*Aim of the task*
Return the full set of entries below exactly, leaving every image out.

*Provided records*
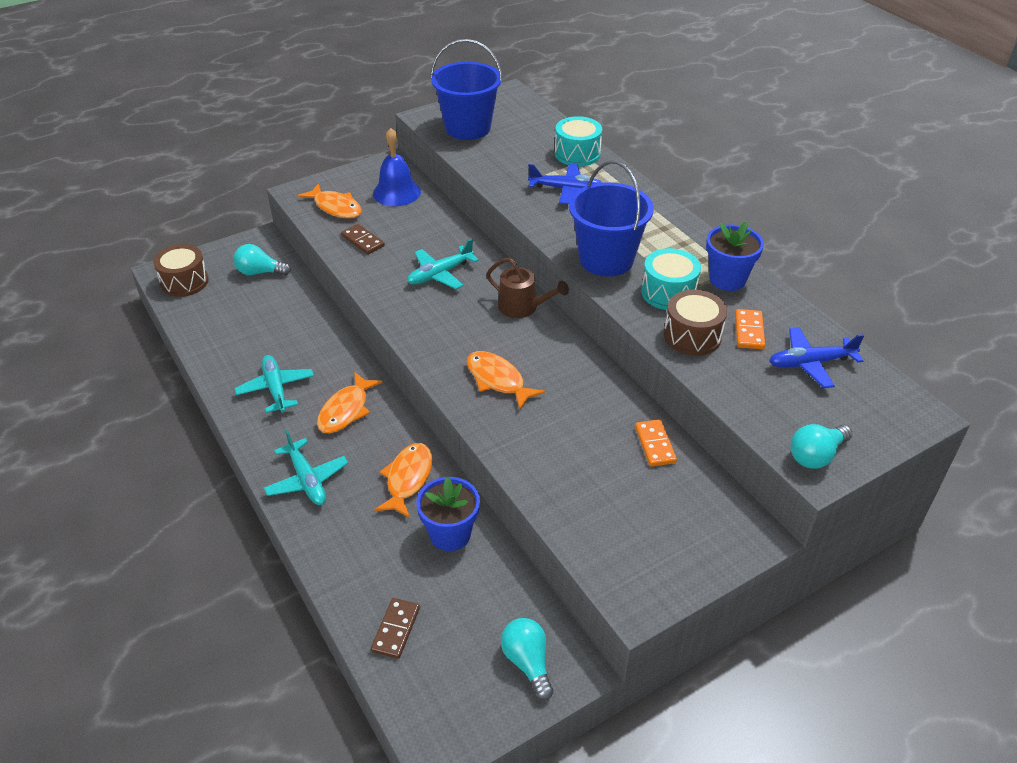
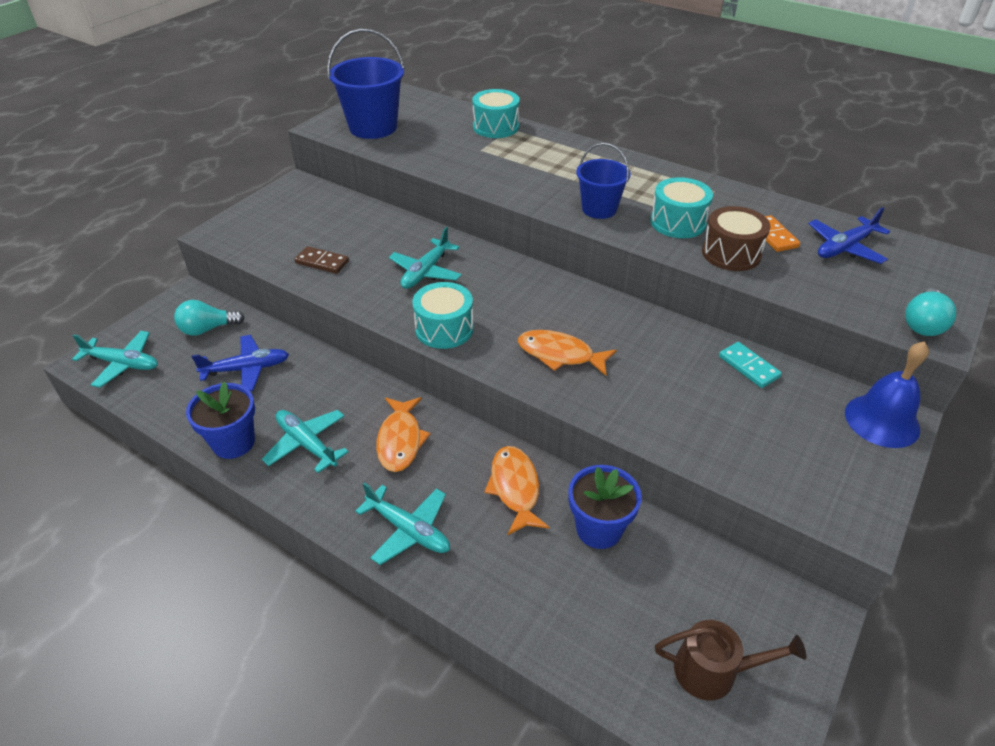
camera: 25 degrees left, 0 degrees up
brown drum [153,244,209,297] -> turquoise plane [72,331,158,388]
orange fish [298,183,362,219] -> none
brown domino [371,598,420,659] -> none
blue bell [373,128,421,206] -> blue bell moved to [845,341,929,448]
brown watering can [486,258,569,318] -> brown watering can moved to [655,620,806,700]
turquoise light bulb [501,618,554,700] -> none
blue plane [528,164,603,204] -> blue plane moved to [192,335,289,391]
blue bucket [569,160,654,276] -> blue bucket [576,143,631,219], size x0.63
orange domino [635,419,677,467] -> turquoise domino [719,342,782,388]
blue flower pot [706,221,764,291] -> blue flower pot moved to [186,382,255,459]
none -> turquoise drum [412,282,474,349]

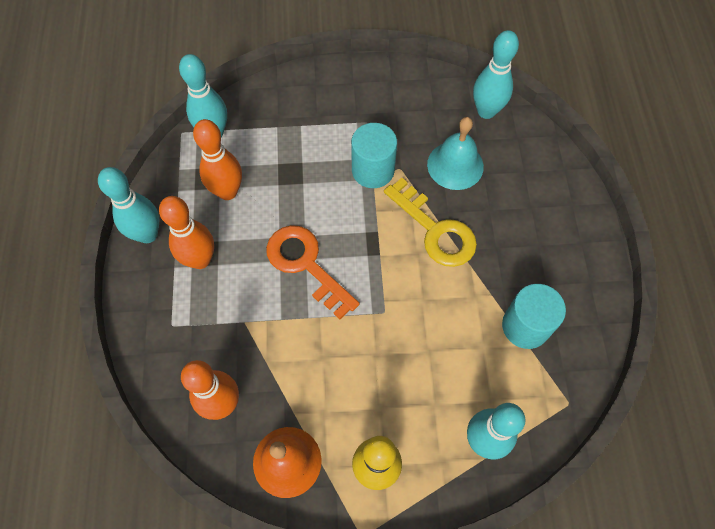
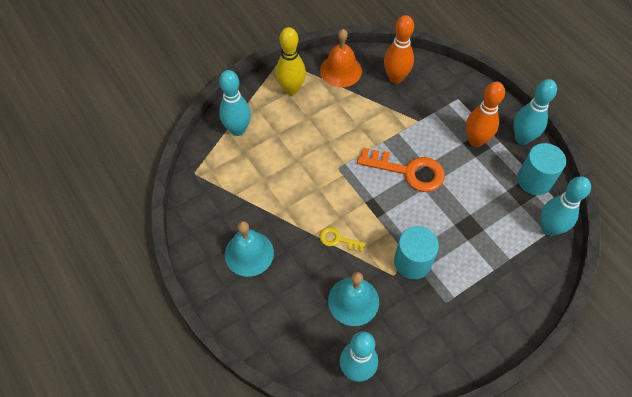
camera: 150 degrees right, 5 degrees down
orange bowling pin [193,119,242,200] -> none
yellow key [384,178,477,267] -> yellow key [320,227,365,252], size x0.50
turquoise cylinder [502,284,566,349] -> turquoise cylinder moved to [517,143,566,195]
none -> turquoise bell [225,221,274,277]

*Written answer*
camera: 25 degrees left, 0 degrees up
brown drum [153,244,209,297] -> turquoise plane [72,331,158,388]
orange fish [298,183,362,219] -> none
brown domino [371,598,420,659] -> none
blue bell [373,128,421,206] -> blue bell moved to [845,341,929,448]
brown watering can [486,258,569,318] -> brown watering can moved to [655,620,806,700]
turquoise light bulb [501,618,554,700] -> none
blue plane [528,164,603,204] -> blue plane moved to [192,335,289,391]
blue bucket [569,160,654,276] -> blue bucket [576,143,631,219], size x0.63
orange domino [635,419,677,467] -> turquoise domino [719,342,782,388]
blue flower pot [706,221,764,291] -> blue flower pot moved to [186,382,255,459]
none -> turquoise drum [412,282,474,349]

camera: 150 degrees right, 5 degrees down
orange bowling pin [193,119,242,200] -> none
yellow key [384,178,477,267] -> yellow key [320,227,365,252], size x0.50
turquoise cylinder [502,284,566,349] -> turquoise cylinder moved to [517,143,566,195]
none -> turquoise bell [225,221,274,277]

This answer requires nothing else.